Using the records below, return exactly the lines from the one containing "appeared: yellow house" through the last, and omit pictures.

--- START ---

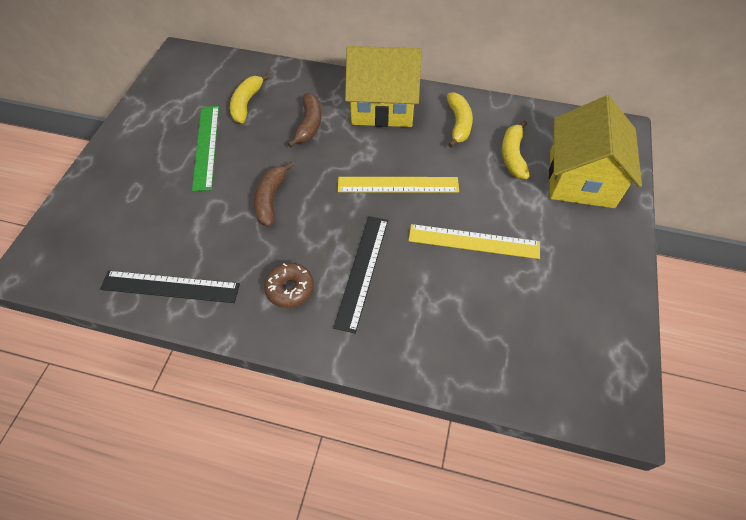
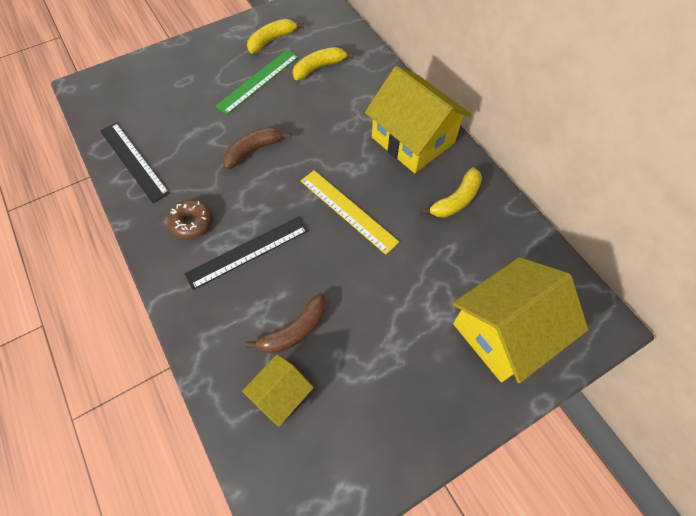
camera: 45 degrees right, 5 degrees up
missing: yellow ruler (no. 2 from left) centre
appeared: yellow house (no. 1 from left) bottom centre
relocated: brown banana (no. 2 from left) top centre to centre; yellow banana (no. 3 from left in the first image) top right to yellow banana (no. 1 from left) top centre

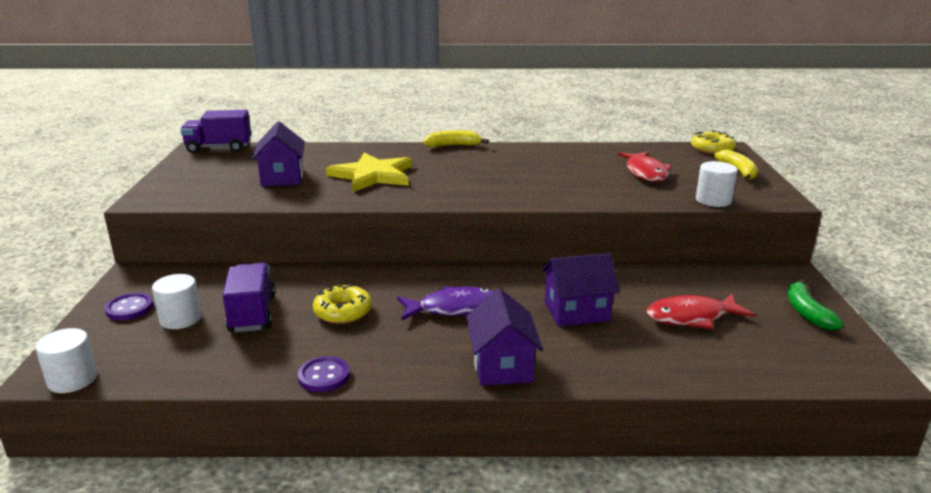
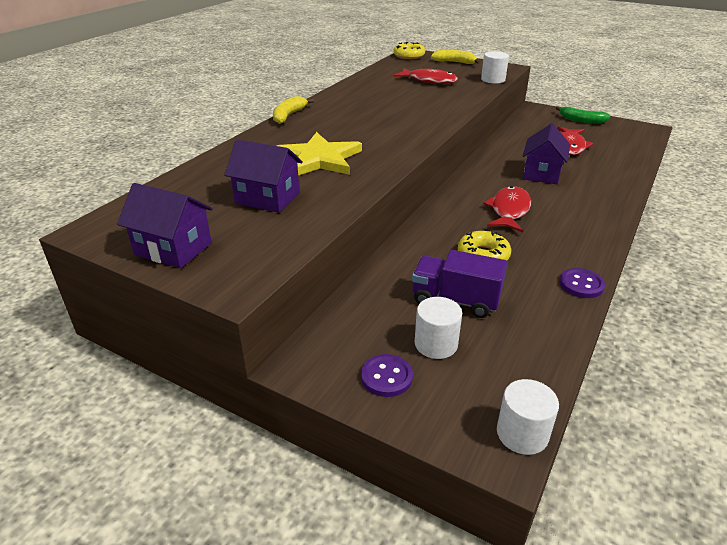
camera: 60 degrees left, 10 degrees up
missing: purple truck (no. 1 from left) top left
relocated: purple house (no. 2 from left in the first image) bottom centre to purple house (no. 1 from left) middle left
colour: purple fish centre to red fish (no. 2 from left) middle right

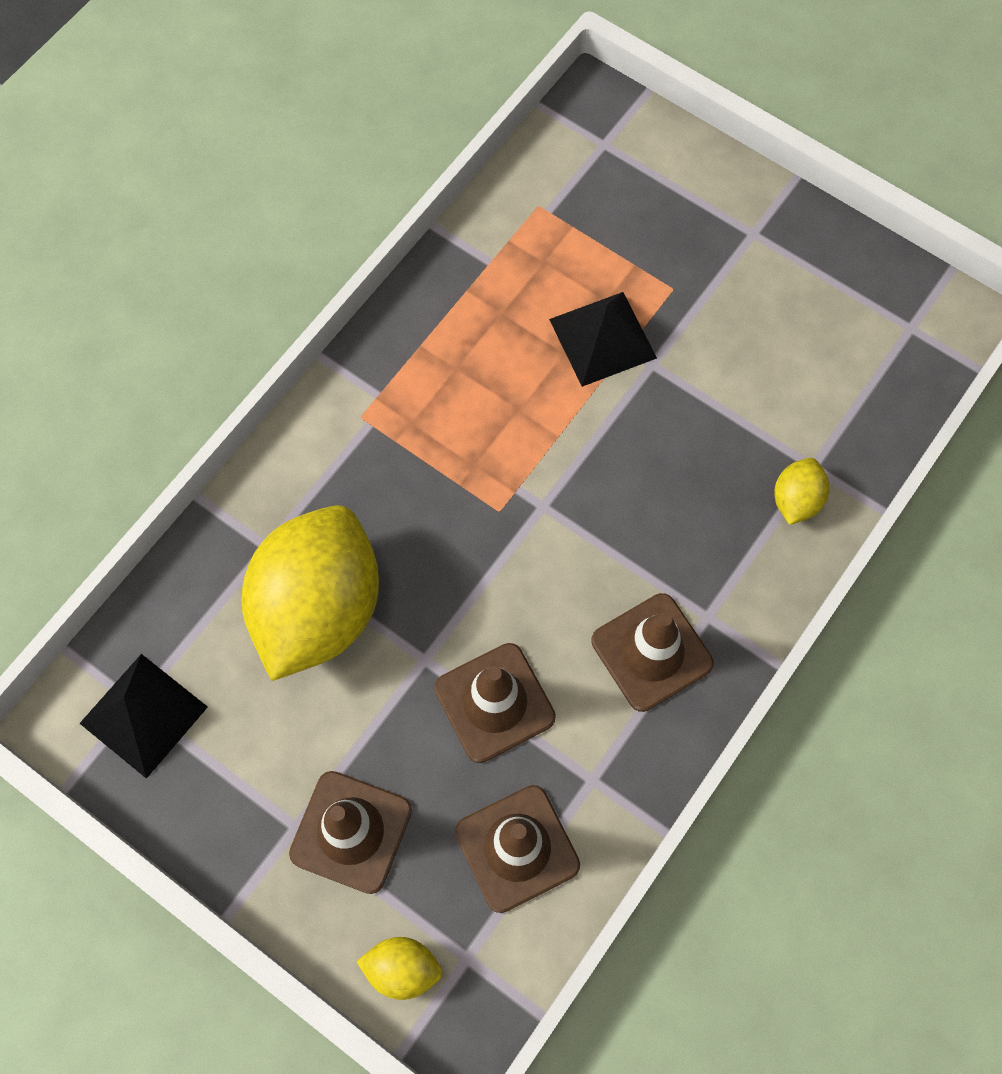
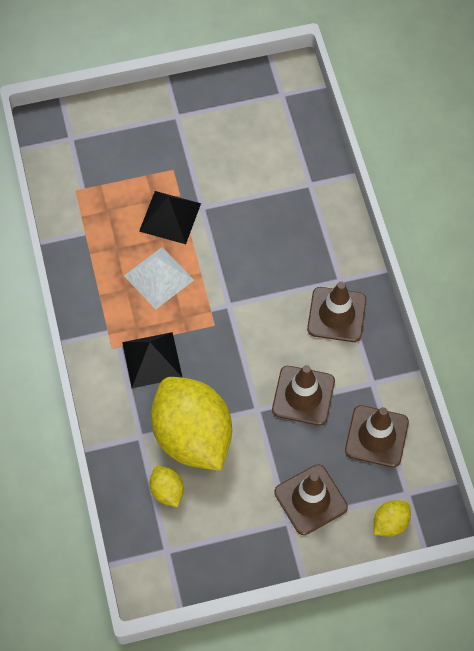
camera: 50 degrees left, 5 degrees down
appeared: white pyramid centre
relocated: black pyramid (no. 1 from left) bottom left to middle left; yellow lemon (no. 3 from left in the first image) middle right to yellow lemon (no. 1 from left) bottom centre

--- END ---

▶ [Your response]:
appeared: yellow house (no. 1 from left) bottom centre
relocated: brown banana (no. 2 from left) top centre to centre; yellow banana (no. 3 from left in the first image) top right to yellow banana (no. 1 from left) top centre

camera: 60 degrees left, 10 degrees up
missing: purple truck (no. 1 from left) top left
relocated: purple house (no. 2 from left in the first image) bottom centre to purple house (no. 1 from left) middle left
colour: purple fish centre to red fish (no. 2 from left) middle right

camera: 50 degrees left, 5 degrees down
appeared: white pyramid centre
relocated: black pyramid (no. 1 from left) bottom left to middle left; yellow lemon (no. 3 from left in the first image) middle right to yellow lemon (no. 1 from left) bottom centre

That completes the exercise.